GIVEN INSTRUCTION:
Return, word for word, the rows below from the one containing "cyan semicircle: moved 2 px right, 4 px up" through the one containing "pink triangle: rotated 8 degrees clockwise", both included. Leave out every picture row in that span.

DATASET CONTENT:
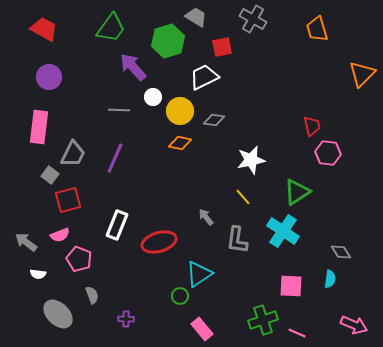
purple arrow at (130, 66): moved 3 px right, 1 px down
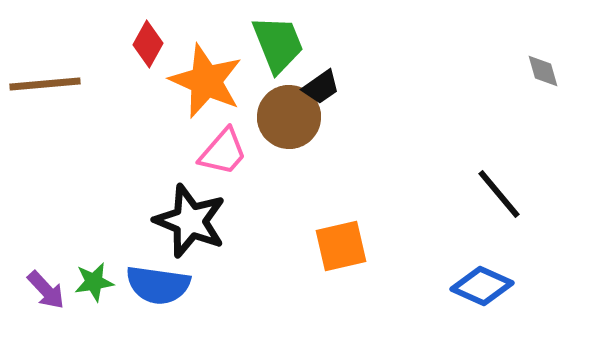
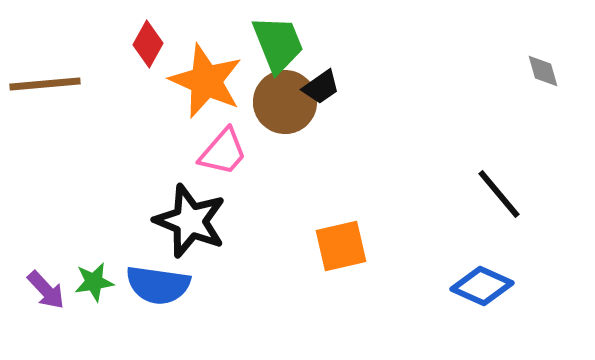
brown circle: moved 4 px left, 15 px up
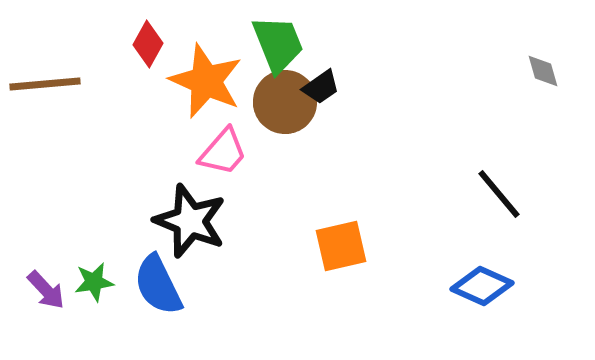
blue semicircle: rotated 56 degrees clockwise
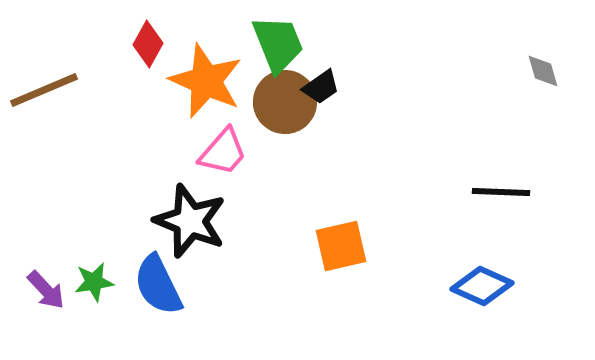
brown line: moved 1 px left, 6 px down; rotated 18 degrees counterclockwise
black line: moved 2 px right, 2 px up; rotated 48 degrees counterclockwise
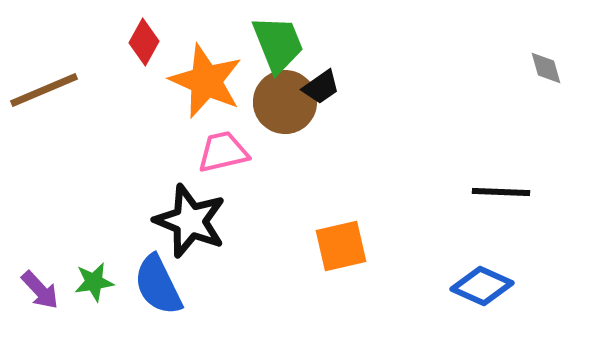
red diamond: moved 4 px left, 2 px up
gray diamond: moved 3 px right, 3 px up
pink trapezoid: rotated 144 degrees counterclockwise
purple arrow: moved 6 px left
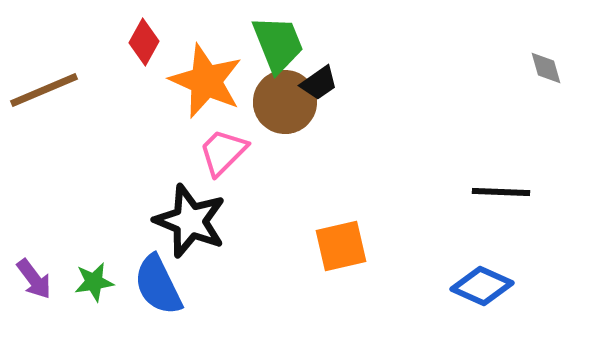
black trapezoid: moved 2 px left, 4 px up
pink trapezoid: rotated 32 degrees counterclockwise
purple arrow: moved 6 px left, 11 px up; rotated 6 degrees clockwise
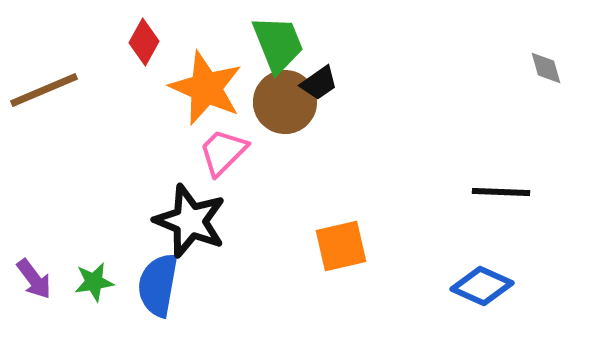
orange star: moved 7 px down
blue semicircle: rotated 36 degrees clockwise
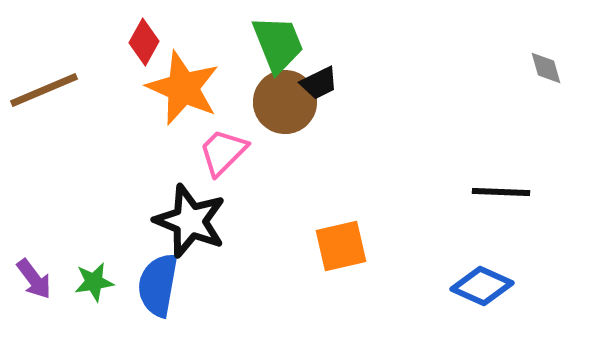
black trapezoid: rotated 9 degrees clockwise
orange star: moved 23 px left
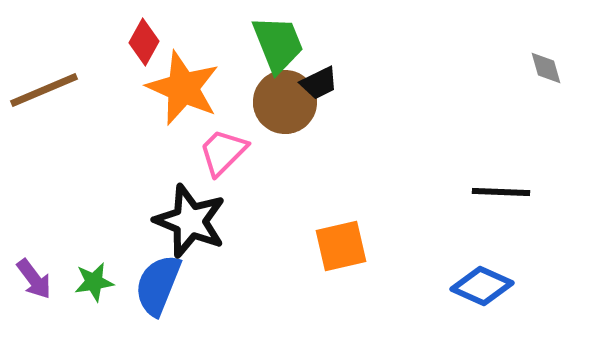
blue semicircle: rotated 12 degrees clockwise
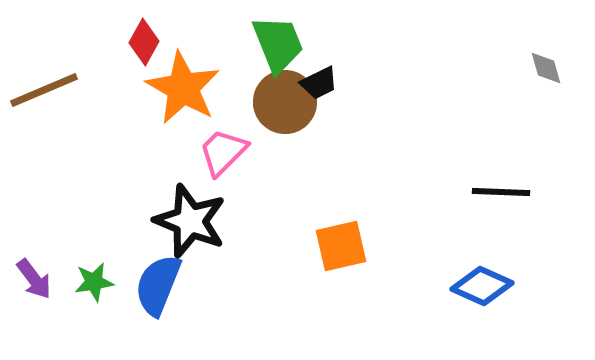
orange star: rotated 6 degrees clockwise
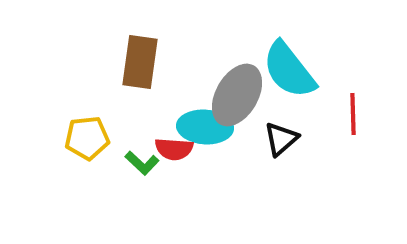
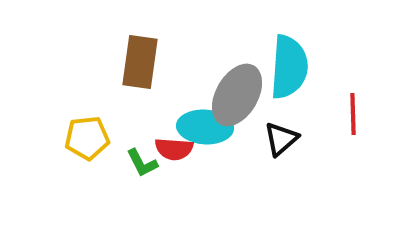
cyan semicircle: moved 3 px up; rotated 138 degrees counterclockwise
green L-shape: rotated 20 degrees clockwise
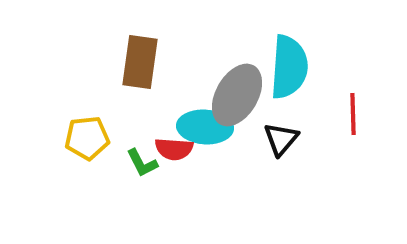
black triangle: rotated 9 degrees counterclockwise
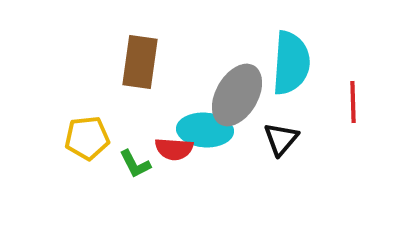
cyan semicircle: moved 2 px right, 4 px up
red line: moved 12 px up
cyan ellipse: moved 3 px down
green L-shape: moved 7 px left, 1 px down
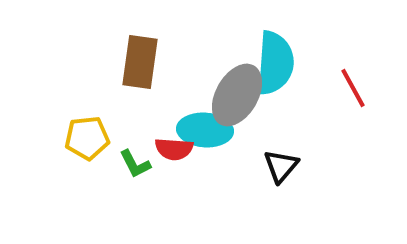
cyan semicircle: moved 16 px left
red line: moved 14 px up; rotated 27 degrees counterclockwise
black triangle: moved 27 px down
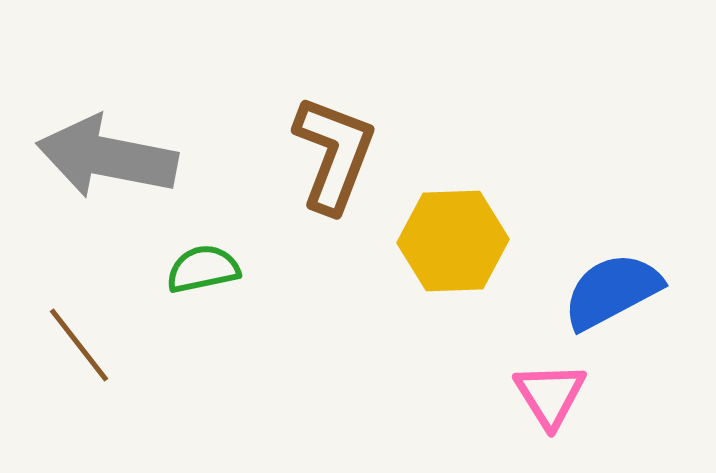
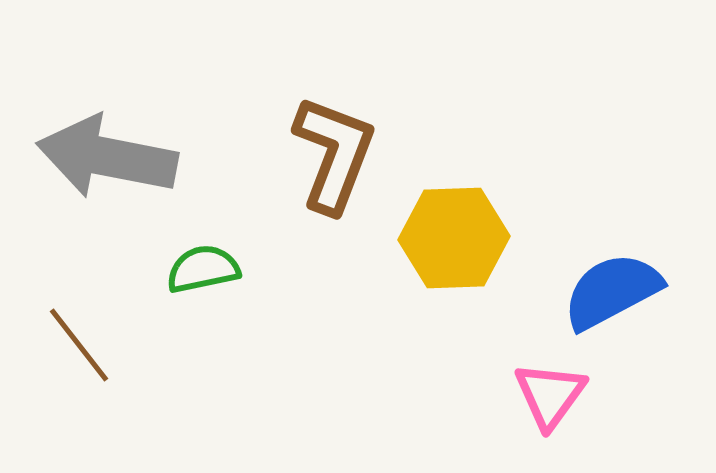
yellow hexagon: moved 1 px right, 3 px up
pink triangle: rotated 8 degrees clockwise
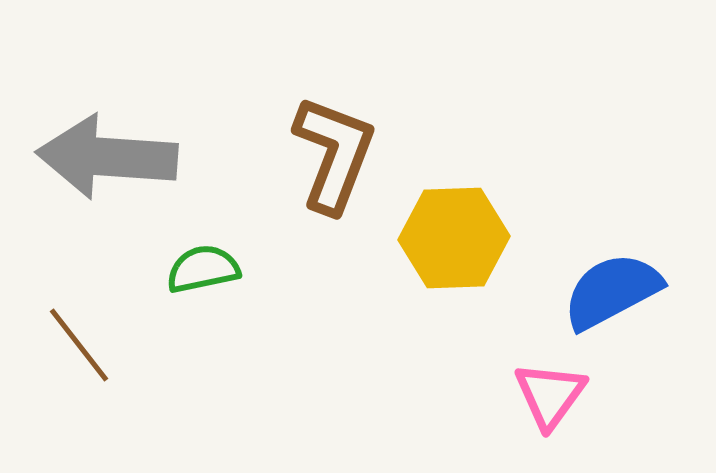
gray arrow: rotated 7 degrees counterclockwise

---

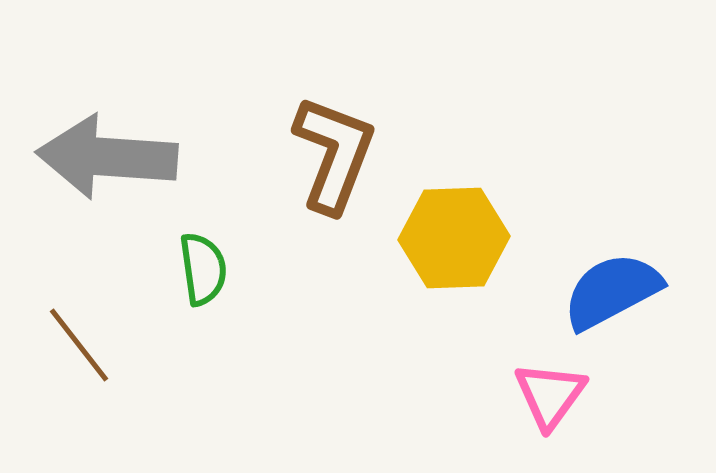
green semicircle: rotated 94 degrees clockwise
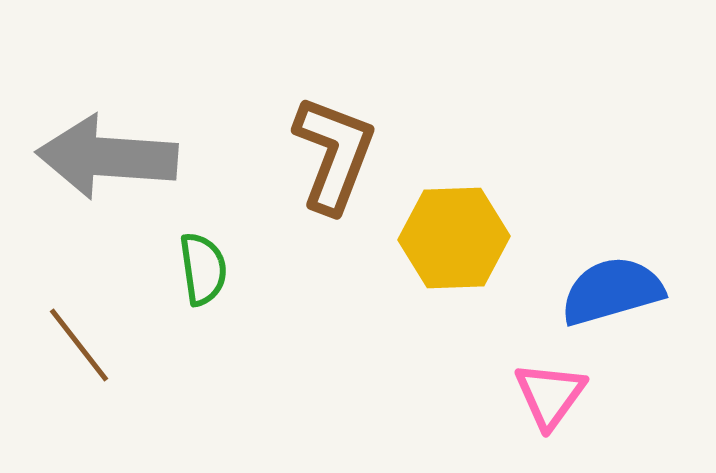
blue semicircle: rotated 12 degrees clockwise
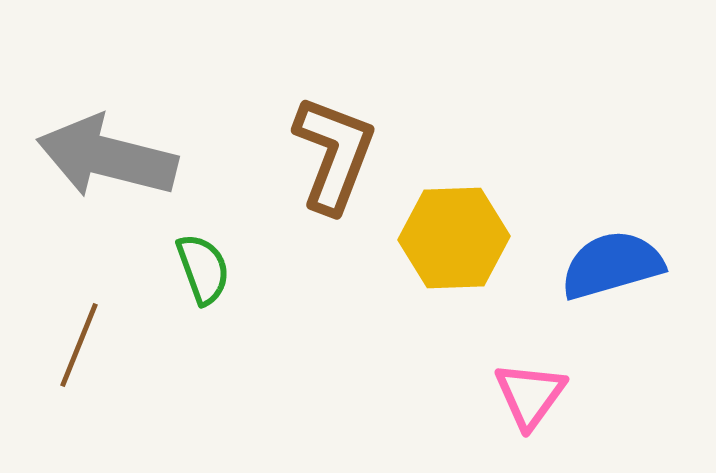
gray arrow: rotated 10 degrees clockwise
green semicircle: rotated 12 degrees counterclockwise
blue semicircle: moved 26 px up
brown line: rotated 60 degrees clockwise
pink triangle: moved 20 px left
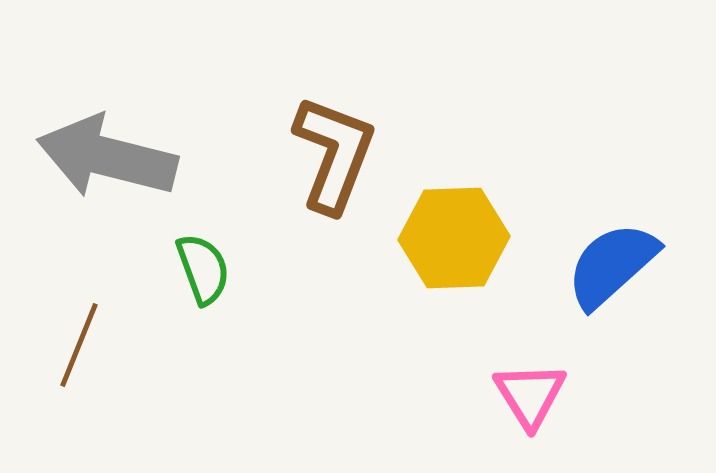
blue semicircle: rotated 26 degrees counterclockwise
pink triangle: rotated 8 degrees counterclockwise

FINISHED TASK:
cyan semicircle: moved 2 px right, 4 px up
red line: moved 12 px up
cyan ellipse: moved 3 px down
green L-shape: moved 7 px left, 1 px down
cyan semicircle: moved 16 px left
red line: moved 14 px up; rotated 27 degrees counterclockwise
black triangle: moved 27 px down
yellow hexagon: moved 1 px right, 3 px up
pink triangle: rotated 8 degrees clockwise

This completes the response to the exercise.